# Assignment:
The answer must be every line below that holds the word "green".

# Data for analysis:
::::::

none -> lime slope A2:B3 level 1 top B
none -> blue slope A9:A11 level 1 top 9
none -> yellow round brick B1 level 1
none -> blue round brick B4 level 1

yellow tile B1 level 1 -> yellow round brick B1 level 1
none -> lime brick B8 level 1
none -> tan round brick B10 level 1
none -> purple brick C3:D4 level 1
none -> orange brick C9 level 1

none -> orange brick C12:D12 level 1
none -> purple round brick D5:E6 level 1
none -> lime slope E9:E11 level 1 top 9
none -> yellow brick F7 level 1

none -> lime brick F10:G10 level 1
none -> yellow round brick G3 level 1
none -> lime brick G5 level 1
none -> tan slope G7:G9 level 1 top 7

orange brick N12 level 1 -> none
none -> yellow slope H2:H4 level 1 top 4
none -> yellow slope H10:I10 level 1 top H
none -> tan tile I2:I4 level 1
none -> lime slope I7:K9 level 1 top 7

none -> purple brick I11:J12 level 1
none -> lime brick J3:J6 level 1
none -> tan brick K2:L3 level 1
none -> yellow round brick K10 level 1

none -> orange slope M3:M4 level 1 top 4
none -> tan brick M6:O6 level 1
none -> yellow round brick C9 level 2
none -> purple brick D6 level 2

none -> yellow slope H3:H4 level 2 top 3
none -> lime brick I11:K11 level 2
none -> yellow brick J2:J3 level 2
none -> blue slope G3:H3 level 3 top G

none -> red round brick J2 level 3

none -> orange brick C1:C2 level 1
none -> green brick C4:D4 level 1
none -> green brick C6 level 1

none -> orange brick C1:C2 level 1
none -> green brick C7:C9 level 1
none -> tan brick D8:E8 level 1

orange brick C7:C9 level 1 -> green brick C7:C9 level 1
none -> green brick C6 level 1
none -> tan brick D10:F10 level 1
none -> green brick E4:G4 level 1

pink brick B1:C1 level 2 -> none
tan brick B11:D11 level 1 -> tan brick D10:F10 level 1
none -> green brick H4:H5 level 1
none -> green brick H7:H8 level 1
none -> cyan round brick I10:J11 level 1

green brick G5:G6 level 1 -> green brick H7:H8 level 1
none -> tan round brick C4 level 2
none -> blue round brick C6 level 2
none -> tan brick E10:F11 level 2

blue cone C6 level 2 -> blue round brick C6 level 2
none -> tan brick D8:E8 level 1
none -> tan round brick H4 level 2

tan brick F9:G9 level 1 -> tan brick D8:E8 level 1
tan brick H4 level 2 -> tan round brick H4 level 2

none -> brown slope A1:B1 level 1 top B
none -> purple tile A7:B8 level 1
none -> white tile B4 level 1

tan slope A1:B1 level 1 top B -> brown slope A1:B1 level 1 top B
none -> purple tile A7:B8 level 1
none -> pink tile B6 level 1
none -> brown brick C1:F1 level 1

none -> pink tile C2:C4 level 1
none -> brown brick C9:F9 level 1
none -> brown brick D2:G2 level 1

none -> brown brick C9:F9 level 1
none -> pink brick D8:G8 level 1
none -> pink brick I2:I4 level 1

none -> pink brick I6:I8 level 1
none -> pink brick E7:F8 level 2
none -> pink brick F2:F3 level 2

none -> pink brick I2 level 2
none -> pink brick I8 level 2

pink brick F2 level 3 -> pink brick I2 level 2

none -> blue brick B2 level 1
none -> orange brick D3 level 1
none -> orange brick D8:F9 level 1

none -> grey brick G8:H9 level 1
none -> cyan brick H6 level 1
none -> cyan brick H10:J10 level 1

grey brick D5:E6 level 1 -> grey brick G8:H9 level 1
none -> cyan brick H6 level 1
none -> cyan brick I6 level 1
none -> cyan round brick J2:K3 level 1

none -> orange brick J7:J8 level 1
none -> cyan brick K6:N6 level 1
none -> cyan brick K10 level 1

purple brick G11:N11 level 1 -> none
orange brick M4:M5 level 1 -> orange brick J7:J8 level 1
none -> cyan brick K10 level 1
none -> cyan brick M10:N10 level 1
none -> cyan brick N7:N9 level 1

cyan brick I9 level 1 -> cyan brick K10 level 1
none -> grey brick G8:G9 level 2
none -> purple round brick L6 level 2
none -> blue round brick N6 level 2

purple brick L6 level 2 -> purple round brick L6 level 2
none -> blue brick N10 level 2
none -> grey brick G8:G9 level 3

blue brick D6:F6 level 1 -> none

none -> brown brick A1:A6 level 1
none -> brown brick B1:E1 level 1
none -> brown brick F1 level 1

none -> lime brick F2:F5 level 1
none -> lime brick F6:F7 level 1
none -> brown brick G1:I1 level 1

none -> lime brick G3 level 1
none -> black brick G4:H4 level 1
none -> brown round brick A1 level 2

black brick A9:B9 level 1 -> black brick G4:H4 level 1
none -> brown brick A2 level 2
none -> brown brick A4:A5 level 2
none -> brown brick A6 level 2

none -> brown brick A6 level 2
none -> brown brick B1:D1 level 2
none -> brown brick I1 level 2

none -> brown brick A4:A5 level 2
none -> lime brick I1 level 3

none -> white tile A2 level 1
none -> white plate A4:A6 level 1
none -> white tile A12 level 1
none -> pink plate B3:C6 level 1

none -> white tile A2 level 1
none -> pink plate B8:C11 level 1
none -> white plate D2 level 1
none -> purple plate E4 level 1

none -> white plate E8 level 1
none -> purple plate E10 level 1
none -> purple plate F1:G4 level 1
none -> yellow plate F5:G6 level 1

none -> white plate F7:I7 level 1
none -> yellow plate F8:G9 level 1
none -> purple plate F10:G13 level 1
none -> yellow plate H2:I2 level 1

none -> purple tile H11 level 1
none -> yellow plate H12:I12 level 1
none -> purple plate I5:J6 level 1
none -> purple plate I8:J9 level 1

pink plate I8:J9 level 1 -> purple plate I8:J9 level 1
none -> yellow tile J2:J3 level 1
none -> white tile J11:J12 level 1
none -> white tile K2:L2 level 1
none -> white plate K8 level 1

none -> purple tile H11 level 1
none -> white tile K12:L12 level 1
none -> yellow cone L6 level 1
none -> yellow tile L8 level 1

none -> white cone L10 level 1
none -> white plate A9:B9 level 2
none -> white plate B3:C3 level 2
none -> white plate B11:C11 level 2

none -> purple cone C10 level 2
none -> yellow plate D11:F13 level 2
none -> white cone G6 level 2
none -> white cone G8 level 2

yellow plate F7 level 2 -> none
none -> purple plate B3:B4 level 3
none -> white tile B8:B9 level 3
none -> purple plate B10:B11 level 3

::::::

# Solution:
none -> green brick C4:D4 level 1
none -> green brick C6 level 1
none -> green brick C7:C9 level 1
orange brick C7:C9 level 1 -> green brick C7:C9 level 1
none -> green brick C6 level 1
none -> green brick E4:G4 level 1
none -> green brick H4:H5 level 1
none -> green brick H7:H8 level 1
green brick G5:G6 level 1 -> green brick H7:H8 level 1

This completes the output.